**The problem**
Take the listing that follows and copy it precisely.

**Supplied records**
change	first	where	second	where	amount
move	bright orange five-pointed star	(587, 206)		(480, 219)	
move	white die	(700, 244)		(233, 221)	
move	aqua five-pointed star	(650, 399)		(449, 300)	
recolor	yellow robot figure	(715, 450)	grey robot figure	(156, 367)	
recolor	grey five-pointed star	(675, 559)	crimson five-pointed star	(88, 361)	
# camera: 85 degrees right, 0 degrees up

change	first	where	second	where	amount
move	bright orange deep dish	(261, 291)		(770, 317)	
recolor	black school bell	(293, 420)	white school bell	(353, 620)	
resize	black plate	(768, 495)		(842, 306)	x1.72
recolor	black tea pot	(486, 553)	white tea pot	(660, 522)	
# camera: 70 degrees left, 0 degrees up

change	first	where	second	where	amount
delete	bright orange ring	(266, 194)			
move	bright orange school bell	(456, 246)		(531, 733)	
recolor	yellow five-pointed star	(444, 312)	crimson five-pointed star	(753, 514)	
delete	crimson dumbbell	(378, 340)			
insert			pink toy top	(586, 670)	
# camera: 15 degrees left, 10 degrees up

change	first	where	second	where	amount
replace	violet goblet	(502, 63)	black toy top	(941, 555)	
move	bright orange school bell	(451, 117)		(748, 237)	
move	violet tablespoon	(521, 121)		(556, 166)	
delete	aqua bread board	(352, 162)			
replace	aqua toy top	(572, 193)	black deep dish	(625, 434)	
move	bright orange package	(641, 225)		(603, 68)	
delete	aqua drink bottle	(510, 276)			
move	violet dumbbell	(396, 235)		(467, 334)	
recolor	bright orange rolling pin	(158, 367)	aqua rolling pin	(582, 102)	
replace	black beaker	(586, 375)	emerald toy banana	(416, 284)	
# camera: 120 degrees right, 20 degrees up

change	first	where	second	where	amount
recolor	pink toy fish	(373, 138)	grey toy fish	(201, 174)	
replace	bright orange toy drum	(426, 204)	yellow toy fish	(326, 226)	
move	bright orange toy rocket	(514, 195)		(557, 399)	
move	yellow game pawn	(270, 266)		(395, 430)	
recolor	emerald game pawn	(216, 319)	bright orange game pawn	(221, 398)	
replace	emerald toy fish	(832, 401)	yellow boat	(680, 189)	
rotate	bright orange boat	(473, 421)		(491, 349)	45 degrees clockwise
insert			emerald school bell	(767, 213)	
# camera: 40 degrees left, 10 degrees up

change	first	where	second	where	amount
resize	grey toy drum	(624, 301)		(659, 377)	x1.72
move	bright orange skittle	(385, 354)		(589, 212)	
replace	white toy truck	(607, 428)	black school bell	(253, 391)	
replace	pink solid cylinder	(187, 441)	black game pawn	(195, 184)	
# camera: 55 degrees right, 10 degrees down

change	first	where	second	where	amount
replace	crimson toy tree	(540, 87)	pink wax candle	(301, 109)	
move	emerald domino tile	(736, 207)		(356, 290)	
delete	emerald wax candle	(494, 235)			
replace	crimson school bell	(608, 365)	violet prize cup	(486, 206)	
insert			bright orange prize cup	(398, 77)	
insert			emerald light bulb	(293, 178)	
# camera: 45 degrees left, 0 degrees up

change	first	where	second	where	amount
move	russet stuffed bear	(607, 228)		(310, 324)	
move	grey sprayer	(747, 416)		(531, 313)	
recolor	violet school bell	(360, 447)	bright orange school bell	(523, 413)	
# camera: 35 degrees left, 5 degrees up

**Result for this task**
change	first	where	second	where	amount
move	bright orange five-pointed star	(587, 206)		(480, 219)	
move	white die	(700, 244)		(233, 221)	
move	aqua five-pointed star	(650, 399)		(449, 300)	
recolor	yellow robot figure	(715, 450)	grey robot figure	(156, 367)	
recolor	grey five-pointed star	(675, 559)	crimson five-pointed star	(88, 361)	
# camera: 85 degrees right, 0 degrees up

change	first	where	second	where	amount
move	bright orange deep dish	(261, 291)		(770, 317)	
recolor	black school bell	(293, 420)	white school bell	(353, 620)	
resize	black plate	(768, 495)		(842, 306)	x1.72
recolor	black tea pot	(486, 553)	white tea pot	(660, 522)	
# camera: 70 degrees left, 0 degrees up

change	first	where	second	where	amount
delete	bright orange ring	(266, 194)			
move	bright orange school bell	(456, 246)		(531, 733)	
recolor	yellow five-pointed star	(444, 312)	crimson five-pointed star	(753, 514)	
delete	crimson dumbbell	(378, 340)			
insert			pink toy top	(586, 670)	
# camera: 15 degrees left, 10 degrees up

change	first	where	second	where	amount
replace	violet goblet	(502, 63)	black toy top	(941, 555)	
move	bright orange school bell	(451, 117)		(748, 237)	
move	violet tablespoon	(521, 121)		(556, 166)	
delete	aqua bread board	(352, 162)			
replace	aqua toy top	(572, 193)	black deep dish	(625, 434)	
move	bright orange package	(641, 225)		(603, 68)	
delete	aqua drink bottle	(510, 276)			
move	violet dumbbell	(396, 235)		(467, 334)	
recolor	bright orange rolling pin	(158, 367)	aqua rolling pin	(582, 102)	
replace	black beaker	(586, 375)	emerald toy banana	(416, 284)	
# camera: 120 degrees right, 20 degrees up

change	first	where	second	where	amount
recolor	pink toy fish	(373, 138)	grey toy fish	(201, 174)	
replace	bright orange toy drum	(426, 204)	yellow toy fish	(326, 226)	
move	bright orange toy rocket	(514, 195)		(557, 399)	
move	yellow game pawn	(270, 266)		(395, 430)	
recolor	emerald game pawn	(216, 319)	bright orange game pawn	(221, 398)	
replace	emerald toy fish	(832, 401)	yellow boat	(680, 189)	
rotate	bright orange boat	(473, 421)		(491, 349)	45 degrees clockwise
insert			emerald school bell	(767, 213)	
# camera: 40 degrees left, 10 degrees up

change	first	where	second	where	amount
resize	grey toy drum	(624, 301)		(659, 377)	x1.72
move	bright orange skittle	(385, 354)		(589, 212)	
replace	white toy truck	(607, 428)	black school bell	(253, 391)	
replace	pink solid cylinder	(187, 441)	black game pawn	(195, 184)	
# camera: 55 degrees right, 10 degrees down

change	first	where	second	where	amount
replace	crimson toy tree	(540, 87)	pink wax candle	(301, 109)	
move	emerald domino tile	(736, 207)		(356, 290)	
delete	emerald wax candle	(494, 235)			
replace	crimson school bell	(608, 365)	violet prize cup	(486, 206)	
insert			bright orange prize cup	(398, 77)	
insert			emerald light bulb	(293, 178)	
# camera: 45 degrees left, 0 degrees up

change	first	where	second	where	amount
move	russet stuffed bear	(607, 228)		(310, 324)	
move	grey sprayer	(747, 416)		(531, 313)	
recolor	violet school bell	(360, 447)	bright orange school bell	(523, 413)	
# camera: 35 degrees left, 5 degrees up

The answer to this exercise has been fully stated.